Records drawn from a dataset
[Start of Attachment]
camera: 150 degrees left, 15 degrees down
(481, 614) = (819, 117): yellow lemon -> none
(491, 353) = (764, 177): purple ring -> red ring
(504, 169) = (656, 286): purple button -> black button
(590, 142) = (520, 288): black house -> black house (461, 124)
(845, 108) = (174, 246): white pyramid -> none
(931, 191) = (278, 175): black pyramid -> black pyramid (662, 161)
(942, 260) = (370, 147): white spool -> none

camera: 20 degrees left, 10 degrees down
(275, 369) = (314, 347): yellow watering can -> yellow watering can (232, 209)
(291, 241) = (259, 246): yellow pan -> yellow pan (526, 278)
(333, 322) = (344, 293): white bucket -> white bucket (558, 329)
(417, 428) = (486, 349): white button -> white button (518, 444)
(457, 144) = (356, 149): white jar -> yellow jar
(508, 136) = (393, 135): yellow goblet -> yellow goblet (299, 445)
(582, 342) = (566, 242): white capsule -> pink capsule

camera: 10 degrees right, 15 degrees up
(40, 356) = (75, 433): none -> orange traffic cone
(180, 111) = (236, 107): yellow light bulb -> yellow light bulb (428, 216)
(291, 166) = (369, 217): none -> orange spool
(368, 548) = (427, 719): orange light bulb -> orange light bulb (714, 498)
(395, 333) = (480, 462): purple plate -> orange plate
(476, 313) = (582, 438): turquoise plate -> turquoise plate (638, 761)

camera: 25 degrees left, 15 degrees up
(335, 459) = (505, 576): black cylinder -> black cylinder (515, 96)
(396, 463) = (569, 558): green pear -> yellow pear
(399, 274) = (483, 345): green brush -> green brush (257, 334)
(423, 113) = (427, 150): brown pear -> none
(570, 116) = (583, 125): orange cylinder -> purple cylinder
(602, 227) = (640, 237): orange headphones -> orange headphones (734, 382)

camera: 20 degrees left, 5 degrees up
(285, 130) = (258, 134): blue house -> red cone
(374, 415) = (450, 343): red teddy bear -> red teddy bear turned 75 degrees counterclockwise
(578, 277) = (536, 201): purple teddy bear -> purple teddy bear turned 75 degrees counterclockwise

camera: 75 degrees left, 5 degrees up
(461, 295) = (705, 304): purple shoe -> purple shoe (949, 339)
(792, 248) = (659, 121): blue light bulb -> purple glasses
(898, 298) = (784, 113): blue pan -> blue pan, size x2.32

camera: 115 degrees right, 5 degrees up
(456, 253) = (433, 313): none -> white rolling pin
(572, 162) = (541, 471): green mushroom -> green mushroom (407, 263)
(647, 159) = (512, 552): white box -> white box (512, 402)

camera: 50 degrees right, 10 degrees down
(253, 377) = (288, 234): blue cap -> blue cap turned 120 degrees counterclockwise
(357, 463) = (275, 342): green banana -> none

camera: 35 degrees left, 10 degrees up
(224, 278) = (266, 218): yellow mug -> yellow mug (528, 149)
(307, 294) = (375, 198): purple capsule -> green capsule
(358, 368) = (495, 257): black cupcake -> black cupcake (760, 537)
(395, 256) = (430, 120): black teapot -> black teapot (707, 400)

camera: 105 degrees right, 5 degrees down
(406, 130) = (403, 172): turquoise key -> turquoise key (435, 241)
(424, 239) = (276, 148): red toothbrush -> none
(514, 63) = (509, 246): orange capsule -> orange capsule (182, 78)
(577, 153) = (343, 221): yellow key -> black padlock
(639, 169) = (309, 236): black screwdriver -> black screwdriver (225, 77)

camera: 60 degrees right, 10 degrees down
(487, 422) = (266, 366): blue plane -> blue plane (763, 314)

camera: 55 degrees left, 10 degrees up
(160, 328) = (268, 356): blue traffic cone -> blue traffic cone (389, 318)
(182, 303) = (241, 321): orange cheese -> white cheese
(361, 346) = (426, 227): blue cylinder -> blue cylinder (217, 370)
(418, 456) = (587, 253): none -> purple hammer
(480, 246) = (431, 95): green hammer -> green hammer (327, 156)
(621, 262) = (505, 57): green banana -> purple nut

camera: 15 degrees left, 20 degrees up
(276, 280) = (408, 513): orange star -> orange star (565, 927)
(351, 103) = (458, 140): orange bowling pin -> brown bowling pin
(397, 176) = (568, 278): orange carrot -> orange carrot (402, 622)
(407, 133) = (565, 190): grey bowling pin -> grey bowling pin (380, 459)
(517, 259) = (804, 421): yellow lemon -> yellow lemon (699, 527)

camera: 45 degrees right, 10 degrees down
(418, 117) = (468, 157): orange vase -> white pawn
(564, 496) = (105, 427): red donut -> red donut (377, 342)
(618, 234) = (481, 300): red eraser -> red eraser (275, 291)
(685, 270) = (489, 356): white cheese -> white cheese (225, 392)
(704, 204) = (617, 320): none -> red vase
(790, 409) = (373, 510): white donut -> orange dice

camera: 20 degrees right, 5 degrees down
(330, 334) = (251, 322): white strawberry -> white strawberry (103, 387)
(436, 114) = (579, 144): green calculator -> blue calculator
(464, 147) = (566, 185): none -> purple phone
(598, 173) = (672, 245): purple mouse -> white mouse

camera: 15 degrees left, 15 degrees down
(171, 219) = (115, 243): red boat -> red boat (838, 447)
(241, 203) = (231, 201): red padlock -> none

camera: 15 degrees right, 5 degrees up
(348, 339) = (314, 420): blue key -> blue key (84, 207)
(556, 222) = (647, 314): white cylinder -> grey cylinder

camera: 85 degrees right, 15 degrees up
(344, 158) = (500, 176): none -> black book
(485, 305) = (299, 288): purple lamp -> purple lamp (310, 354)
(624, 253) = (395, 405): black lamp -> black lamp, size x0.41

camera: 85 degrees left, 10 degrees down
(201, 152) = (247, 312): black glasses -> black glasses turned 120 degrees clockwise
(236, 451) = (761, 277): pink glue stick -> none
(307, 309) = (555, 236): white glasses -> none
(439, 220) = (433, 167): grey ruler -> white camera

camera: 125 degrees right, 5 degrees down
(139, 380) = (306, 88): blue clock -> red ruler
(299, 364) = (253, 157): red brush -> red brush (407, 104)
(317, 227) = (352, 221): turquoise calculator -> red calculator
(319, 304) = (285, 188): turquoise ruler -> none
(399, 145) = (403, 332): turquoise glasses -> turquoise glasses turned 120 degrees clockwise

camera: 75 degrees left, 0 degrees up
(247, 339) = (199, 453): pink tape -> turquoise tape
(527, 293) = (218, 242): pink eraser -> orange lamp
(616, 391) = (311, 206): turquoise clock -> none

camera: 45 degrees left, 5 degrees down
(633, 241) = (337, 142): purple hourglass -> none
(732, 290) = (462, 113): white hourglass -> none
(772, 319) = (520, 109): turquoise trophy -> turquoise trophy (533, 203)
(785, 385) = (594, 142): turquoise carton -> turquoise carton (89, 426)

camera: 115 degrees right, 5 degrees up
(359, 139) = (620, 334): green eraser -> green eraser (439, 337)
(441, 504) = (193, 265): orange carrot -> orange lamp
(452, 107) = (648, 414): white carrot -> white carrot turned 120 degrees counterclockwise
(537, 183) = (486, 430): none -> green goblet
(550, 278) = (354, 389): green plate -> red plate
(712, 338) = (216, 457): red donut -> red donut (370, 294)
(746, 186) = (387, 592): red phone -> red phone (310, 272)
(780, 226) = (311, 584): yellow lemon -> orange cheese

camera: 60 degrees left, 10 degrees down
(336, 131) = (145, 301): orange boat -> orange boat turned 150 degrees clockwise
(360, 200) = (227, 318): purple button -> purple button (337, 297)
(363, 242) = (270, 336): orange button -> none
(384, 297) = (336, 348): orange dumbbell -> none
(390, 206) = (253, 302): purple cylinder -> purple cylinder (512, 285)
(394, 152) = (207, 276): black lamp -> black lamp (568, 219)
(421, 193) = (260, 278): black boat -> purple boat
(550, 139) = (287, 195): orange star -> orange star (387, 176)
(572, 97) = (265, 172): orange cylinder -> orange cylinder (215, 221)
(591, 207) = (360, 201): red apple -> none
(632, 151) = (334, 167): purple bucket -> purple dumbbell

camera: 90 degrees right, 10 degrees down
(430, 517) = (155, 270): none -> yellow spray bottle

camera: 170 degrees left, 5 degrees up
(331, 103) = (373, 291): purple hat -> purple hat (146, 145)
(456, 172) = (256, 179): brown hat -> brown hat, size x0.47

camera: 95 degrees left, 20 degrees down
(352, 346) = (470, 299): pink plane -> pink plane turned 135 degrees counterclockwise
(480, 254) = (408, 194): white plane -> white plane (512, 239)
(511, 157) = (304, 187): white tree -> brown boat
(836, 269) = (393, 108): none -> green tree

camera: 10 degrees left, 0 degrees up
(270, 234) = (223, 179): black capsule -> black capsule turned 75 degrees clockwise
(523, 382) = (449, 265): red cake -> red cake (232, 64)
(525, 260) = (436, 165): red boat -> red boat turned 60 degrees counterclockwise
[End of Attachment]
Find how many lines contain "pyramid" in the data. Write that number and nothing else.

2